TASK ITEM.
Every line of the listing below from the one with "camera: 65 degrees left, 0 degrees up" up to and including the one with "60 degrees clockwise" should be retyped exactly, and nothing else; pictures are not part of the copy.

SOURCE DATA.
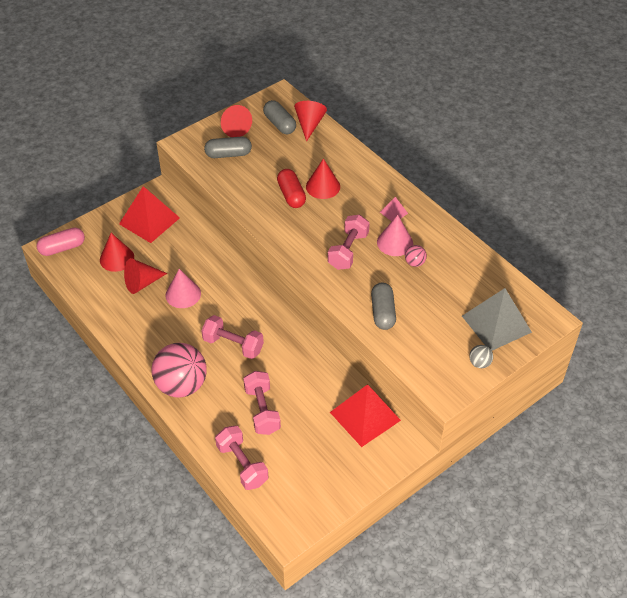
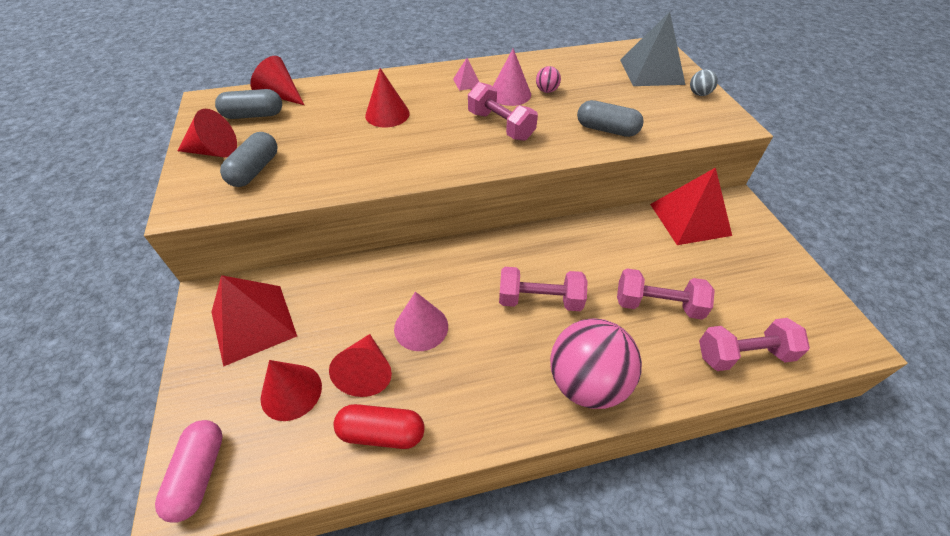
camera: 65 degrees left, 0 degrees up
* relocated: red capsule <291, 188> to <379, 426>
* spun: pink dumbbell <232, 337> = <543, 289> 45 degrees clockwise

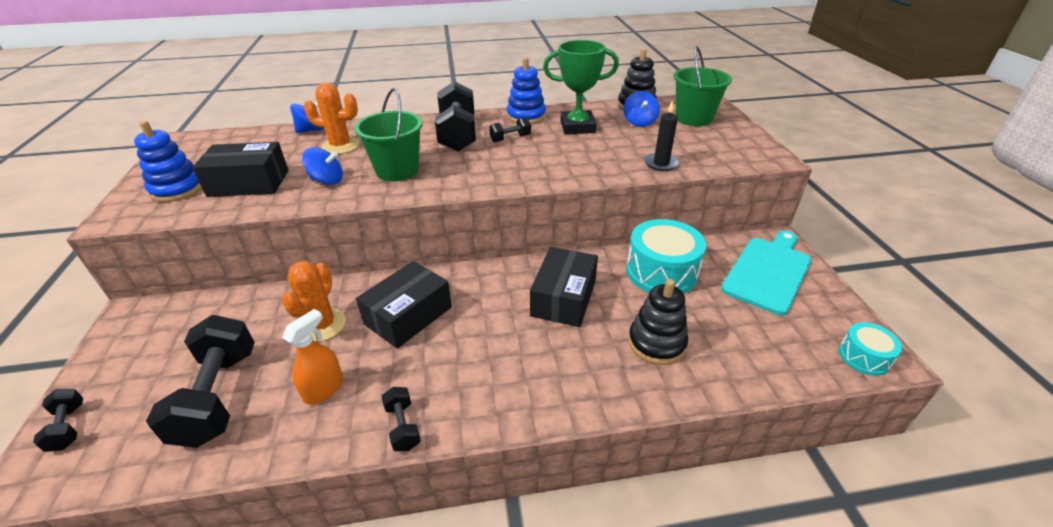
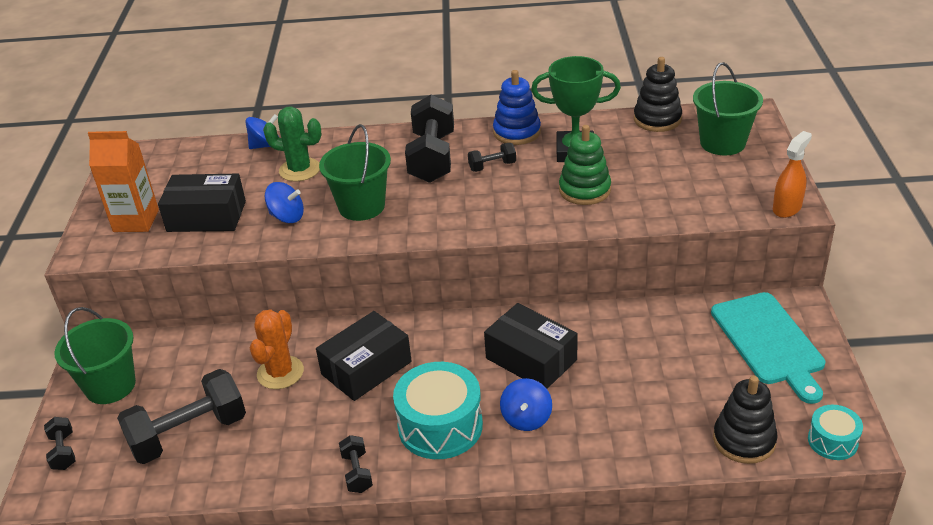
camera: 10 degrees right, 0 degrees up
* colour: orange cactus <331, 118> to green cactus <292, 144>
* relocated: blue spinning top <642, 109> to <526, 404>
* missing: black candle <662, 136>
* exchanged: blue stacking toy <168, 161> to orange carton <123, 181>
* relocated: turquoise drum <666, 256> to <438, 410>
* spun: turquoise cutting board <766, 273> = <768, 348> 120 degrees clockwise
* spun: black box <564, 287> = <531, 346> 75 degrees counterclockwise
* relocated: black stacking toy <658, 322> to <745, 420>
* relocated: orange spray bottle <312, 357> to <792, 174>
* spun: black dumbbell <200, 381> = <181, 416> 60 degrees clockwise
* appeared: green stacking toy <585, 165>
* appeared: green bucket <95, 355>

--

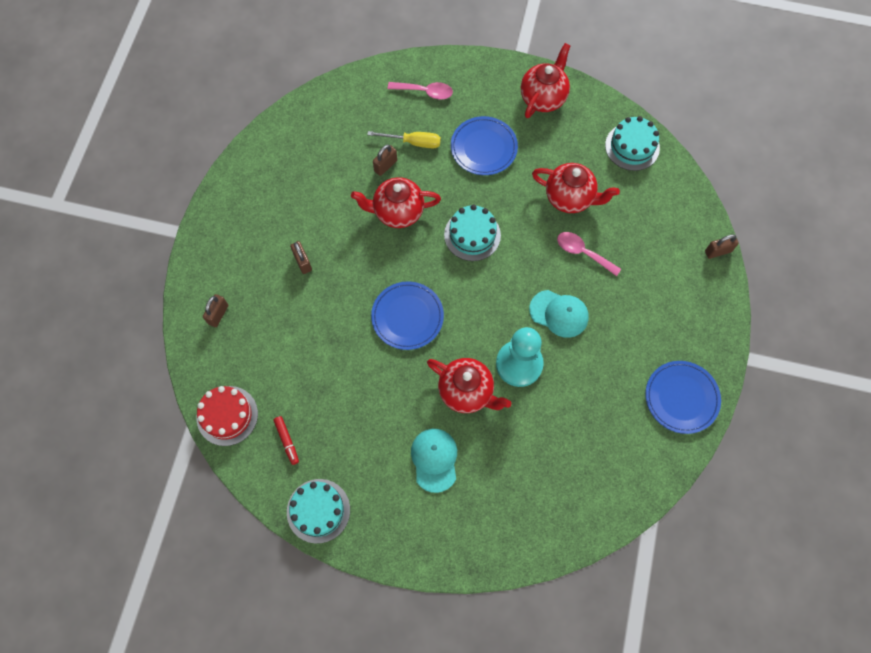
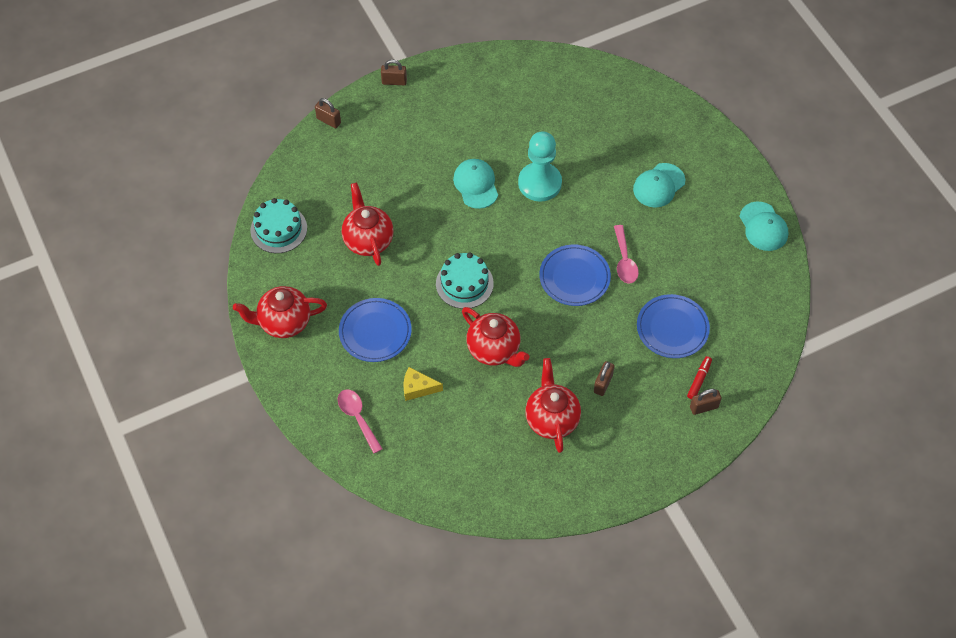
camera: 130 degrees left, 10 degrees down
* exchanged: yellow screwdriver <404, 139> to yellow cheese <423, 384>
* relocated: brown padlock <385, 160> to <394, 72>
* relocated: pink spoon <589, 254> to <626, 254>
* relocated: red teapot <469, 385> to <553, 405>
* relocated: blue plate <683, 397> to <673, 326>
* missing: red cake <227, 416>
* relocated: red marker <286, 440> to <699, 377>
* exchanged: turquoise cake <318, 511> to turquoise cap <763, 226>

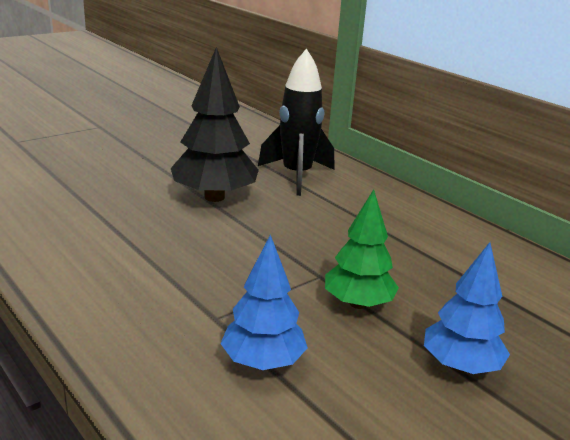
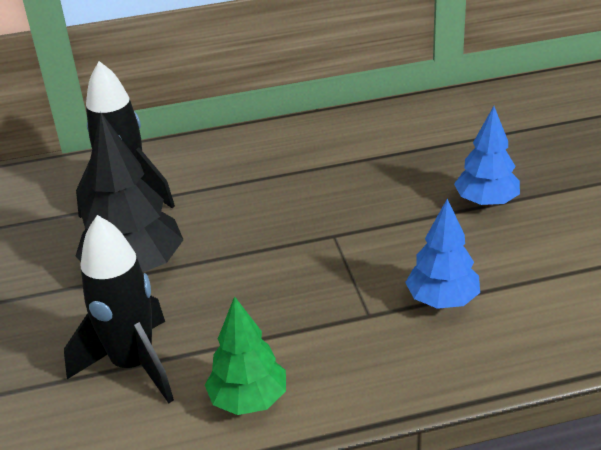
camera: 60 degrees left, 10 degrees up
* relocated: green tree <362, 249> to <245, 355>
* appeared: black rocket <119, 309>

YOUR SOLUTION.
camera: 65 degrees left, 0 degrees up
* relocated: red capsule <291, 188> to <379, 426>
* spun: pink dumbbell <232, 337> = <543, 289> 45 degrees clockwise

camera: 10 degrees right, 0 degrees up
* colour: orange cactus <331, 118> to green cactus <292, 144>
* relocated: blue spinning top <642, 109> to <526, 404>
* missing: black candle <662, 136>
* exchanged: blue stacking toy <168, 161> to orange carton <123, 181>
* relocated: turquoise drum <666, 256> to <438, 410>
* spun: turquoise cutting board <766, 273> = <768, 348> 120 degrees clockwise
* spun: black box <564, 287> = <531, 346> 75 degrees counterclockwise
* relocated: black stacking toy <658, 322> to <745, 420>
* relocated: orange spray bottle <312, 357> to <792, 174>
* spun: black dumbbell <200, 381> = <181, 416> 60 degrees clockwise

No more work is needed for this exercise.